[TASK REQUIREMENTS] Copy out the items word for word, from the first one down to and including the line containing "purple trapezoid: moved 1 px left, 2 px down", and nothing beyond that.

[SUPPLIED RECORDS]

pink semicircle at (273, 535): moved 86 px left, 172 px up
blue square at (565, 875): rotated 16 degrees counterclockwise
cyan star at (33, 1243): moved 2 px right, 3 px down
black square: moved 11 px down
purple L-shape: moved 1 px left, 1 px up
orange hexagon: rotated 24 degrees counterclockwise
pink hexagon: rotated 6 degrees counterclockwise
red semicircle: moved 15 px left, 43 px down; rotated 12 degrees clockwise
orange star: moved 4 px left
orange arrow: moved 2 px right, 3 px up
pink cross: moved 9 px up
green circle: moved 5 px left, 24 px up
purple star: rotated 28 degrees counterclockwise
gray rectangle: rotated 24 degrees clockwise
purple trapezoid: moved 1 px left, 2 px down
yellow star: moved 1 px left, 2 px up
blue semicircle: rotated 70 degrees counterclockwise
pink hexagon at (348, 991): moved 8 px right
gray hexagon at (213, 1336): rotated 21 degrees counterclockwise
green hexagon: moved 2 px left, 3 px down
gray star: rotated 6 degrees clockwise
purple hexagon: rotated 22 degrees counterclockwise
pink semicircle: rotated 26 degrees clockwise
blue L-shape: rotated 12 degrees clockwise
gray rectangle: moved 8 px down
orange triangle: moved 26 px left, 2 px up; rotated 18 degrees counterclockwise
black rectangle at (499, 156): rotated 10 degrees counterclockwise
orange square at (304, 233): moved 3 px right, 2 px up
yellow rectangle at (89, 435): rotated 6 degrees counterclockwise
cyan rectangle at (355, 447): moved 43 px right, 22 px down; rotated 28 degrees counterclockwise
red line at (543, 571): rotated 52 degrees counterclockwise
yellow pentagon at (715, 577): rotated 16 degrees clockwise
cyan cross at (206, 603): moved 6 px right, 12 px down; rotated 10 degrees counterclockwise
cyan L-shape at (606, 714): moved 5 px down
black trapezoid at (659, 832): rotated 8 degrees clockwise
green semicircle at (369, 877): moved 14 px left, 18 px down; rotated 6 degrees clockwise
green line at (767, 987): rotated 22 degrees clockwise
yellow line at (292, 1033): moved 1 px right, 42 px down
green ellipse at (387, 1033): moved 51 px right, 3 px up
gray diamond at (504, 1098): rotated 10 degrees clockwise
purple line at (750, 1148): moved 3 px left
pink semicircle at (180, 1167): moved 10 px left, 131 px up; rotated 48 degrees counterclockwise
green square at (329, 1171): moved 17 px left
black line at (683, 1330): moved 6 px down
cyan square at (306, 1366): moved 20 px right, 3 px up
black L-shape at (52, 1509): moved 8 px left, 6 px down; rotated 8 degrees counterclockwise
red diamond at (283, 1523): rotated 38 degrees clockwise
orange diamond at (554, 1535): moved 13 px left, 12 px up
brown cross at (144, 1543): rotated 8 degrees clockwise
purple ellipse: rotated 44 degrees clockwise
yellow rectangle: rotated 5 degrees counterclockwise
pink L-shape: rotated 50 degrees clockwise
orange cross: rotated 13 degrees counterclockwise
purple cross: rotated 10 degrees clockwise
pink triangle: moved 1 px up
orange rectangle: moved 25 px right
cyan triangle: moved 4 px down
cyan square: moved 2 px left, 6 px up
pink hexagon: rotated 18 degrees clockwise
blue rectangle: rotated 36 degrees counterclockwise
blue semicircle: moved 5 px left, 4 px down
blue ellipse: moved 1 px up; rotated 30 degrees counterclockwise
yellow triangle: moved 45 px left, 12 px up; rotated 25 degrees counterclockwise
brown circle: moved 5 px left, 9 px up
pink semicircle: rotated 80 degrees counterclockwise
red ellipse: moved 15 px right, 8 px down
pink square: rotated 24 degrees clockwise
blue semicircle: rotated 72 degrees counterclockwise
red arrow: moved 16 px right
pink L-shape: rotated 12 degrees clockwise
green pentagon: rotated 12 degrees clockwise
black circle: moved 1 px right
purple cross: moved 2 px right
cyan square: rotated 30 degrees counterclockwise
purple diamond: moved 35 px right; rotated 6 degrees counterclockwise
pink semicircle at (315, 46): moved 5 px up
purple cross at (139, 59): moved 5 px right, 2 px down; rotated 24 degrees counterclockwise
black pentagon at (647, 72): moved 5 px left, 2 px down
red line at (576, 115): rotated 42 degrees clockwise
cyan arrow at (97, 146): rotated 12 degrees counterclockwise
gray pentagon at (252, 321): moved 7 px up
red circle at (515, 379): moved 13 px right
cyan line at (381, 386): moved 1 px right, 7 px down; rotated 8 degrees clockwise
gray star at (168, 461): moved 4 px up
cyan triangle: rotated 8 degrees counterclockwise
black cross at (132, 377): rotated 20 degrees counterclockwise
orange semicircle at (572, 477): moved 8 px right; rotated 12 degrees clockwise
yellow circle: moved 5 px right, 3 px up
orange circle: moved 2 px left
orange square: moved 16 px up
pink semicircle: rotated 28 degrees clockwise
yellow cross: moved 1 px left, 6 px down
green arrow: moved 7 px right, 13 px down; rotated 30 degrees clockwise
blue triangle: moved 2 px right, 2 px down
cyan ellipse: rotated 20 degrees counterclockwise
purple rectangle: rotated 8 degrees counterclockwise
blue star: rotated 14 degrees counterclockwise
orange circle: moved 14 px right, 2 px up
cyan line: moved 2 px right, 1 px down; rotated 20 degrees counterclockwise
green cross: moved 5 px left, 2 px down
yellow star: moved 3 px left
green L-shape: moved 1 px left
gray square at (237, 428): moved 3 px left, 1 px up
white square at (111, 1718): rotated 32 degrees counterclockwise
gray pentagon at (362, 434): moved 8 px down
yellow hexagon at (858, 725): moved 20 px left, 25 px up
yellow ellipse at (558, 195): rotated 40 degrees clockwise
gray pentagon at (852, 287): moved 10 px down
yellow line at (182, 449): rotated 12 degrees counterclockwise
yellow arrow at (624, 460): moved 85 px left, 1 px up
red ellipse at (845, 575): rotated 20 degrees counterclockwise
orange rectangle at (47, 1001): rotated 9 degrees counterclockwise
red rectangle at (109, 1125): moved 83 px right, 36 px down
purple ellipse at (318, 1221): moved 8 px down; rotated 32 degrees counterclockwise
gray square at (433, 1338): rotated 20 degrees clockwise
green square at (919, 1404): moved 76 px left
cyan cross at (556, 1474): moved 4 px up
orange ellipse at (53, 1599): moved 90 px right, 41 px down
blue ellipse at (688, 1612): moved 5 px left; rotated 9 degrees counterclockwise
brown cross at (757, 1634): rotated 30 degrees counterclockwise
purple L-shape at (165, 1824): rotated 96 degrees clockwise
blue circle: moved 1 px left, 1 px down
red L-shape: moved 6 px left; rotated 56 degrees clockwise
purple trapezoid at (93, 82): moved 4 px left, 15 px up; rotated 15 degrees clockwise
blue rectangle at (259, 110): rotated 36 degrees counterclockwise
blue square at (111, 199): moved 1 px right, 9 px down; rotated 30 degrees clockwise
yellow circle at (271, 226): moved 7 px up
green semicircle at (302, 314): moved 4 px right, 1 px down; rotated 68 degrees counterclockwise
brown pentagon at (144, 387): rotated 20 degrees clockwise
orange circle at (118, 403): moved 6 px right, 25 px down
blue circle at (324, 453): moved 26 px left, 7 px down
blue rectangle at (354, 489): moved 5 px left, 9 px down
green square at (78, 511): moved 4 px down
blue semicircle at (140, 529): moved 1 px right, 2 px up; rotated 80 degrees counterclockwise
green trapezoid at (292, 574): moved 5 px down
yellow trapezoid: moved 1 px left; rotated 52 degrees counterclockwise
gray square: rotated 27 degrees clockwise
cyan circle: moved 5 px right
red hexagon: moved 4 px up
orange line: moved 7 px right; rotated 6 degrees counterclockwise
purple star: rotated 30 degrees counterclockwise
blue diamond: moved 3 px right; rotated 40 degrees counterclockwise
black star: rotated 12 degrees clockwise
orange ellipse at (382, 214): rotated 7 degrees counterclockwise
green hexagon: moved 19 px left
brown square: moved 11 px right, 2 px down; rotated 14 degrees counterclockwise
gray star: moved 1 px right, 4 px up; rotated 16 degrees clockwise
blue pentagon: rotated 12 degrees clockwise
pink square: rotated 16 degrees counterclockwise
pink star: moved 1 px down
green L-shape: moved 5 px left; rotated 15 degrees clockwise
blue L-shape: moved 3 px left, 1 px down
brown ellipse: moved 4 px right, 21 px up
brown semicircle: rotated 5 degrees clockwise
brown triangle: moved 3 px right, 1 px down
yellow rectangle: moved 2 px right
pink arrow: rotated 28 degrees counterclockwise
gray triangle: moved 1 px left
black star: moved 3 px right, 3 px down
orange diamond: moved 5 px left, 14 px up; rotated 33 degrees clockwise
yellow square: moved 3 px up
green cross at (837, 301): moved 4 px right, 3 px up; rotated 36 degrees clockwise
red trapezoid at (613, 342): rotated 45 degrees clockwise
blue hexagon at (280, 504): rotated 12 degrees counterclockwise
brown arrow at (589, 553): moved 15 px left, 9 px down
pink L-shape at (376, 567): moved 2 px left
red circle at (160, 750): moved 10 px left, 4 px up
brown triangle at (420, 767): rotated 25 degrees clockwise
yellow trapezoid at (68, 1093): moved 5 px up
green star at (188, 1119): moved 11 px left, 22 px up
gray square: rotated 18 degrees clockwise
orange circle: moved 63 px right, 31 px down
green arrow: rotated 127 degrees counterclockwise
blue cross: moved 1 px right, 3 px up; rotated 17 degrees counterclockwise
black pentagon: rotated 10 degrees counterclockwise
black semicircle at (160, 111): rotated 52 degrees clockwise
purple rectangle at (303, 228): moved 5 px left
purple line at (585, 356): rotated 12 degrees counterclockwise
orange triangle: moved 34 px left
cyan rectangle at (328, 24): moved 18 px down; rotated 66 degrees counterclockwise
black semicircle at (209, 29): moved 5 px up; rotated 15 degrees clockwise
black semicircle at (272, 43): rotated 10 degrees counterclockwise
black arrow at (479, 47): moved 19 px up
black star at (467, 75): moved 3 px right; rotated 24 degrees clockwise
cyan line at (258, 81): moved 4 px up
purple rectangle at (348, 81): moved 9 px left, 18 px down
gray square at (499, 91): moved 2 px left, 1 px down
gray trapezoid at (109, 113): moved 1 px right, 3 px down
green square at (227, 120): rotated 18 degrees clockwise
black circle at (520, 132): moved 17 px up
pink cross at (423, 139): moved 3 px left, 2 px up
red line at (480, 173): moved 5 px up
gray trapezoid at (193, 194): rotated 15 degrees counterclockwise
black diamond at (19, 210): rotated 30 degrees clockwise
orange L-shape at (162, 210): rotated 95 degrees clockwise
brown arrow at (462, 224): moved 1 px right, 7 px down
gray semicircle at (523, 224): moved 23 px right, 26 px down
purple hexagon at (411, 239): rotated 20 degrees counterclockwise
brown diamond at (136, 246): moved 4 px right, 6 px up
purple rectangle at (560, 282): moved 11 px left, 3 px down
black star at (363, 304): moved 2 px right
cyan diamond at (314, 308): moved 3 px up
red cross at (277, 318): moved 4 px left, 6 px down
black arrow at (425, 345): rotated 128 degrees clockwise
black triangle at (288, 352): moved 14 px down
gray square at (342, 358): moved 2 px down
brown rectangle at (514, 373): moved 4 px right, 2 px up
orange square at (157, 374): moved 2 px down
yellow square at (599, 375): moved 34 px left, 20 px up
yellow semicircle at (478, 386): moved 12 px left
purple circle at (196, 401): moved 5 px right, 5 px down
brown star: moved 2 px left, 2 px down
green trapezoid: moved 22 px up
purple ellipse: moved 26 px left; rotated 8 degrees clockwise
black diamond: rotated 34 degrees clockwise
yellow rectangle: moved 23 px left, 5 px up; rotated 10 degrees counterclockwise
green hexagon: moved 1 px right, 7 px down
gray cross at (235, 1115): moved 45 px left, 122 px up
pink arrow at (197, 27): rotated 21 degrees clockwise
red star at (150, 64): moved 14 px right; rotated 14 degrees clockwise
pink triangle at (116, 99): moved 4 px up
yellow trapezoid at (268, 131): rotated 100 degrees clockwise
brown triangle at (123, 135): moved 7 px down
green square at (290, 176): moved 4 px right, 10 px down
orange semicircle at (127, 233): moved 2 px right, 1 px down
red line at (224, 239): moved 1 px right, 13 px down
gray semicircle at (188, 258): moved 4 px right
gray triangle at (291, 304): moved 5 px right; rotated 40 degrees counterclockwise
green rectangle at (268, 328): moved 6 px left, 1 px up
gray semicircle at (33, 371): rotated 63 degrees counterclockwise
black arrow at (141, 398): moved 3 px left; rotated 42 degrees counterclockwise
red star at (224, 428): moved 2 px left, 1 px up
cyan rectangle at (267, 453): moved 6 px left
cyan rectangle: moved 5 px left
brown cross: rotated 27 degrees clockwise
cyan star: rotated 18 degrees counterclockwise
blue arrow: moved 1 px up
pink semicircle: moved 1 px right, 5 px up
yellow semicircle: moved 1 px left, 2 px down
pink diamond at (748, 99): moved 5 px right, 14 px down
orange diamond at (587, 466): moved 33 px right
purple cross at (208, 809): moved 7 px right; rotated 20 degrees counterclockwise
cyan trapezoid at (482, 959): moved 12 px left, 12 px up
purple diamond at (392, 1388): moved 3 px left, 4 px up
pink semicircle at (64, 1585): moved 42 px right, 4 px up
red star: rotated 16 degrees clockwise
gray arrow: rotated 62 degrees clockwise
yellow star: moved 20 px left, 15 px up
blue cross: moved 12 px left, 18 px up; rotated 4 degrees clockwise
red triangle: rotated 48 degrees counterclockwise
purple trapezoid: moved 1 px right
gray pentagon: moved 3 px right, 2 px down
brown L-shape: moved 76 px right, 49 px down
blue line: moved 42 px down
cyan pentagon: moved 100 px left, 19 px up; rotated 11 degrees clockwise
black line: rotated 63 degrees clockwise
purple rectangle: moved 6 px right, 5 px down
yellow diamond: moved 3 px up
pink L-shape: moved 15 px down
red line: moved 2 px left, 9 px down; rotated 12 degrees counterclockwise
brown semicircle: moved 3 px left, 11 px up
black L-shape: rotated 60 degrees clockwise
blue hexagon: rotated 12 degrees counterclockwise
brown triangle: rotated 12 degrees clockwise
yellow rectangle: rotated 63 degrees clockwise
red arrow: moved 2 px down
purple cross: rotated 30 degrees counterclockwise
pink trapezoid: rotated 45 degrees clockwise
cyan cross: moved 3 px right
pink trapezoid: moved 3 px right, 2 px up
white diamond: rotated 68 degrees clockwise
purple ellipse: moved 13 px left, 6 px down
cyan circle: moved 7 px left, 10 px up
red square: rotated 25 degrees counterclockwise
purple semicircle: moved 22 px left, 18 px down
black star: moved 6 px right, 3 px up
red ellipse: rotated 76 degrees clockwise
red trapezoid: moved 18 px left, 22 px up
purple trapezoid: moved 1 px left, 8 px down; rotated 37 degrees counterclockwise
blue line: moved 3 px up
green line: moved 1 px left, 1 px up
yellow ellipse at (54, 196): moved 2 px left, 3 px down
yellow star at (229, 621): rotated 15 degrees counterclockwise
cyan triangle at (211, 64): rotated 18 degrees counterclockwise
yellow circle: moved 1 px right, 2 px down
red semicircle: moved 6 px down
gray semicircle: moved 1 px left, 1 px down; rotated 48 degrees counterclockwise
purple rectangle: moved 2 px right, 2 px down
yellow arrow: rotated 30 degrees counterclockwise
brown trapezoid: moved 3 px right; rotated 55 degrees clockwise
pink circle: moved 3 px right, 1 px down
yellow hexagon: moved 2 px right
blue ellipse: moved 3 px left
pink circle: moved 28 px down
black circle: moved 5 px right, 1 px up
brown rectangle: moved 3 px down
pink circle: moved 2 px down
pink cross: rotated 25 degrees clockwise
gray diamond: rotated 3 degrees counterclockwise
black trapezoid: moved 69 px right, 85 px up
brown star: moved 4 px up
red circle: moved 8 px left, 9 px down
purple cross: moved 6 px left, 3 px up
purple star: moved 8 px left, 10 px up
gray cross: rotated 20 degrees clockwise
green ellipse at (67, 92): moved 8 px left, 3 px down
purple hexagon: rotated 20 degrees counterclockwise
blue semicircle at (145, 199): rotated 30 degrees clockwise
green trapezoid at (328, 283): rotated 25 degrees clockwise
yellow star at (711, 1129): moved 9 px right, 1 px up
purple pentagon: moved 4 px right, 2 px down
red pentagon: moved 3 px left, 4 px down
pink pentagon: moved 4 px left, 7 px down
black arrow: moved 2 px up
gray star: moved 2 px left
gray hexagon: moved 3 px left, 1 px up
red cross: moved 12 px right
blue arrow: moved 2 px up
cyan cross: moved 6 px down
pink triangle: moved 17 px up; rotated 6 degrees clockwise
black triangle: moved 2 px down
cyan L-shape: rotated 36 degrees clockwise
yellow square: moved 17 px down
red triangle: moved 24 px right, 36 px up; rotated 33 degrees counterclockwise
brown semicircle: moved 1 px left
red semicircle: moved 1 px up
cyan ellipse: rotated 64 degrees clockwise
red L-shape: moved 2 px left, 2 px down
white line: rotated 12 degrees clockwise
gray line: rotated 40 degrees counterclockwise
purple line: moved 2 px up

[THE RESULT]
pink semicircle at (273, 535): moved 86 px left, 172 px up
blue square at (565, 875): rotated 16 degrees counterclockwise
cyan star at (33, 1243): moved 2 px right, 3 px down
black square: moved 11 px down
purple L-shape: moved 1 px left, 1 px up
orange hexagon: rotated 24 degrees counterclockwise
pink hexagon: rotated 6 degrees counterclockwise
red semicircle: moved 15 px left, 43 px down; rotated 12 degrees clockwise
orange star: moved 4 px left
orange arrow: moved 2 px right, 3 px up
pink cross: moved 9 px up
green circle: moved 5 px left, 24 px up
purple star: rotated 28 degrees counterclockwise
gray rectangle: rotated 24 degrees clockwise
purple trapezoid: moved 1 px left, 2 px down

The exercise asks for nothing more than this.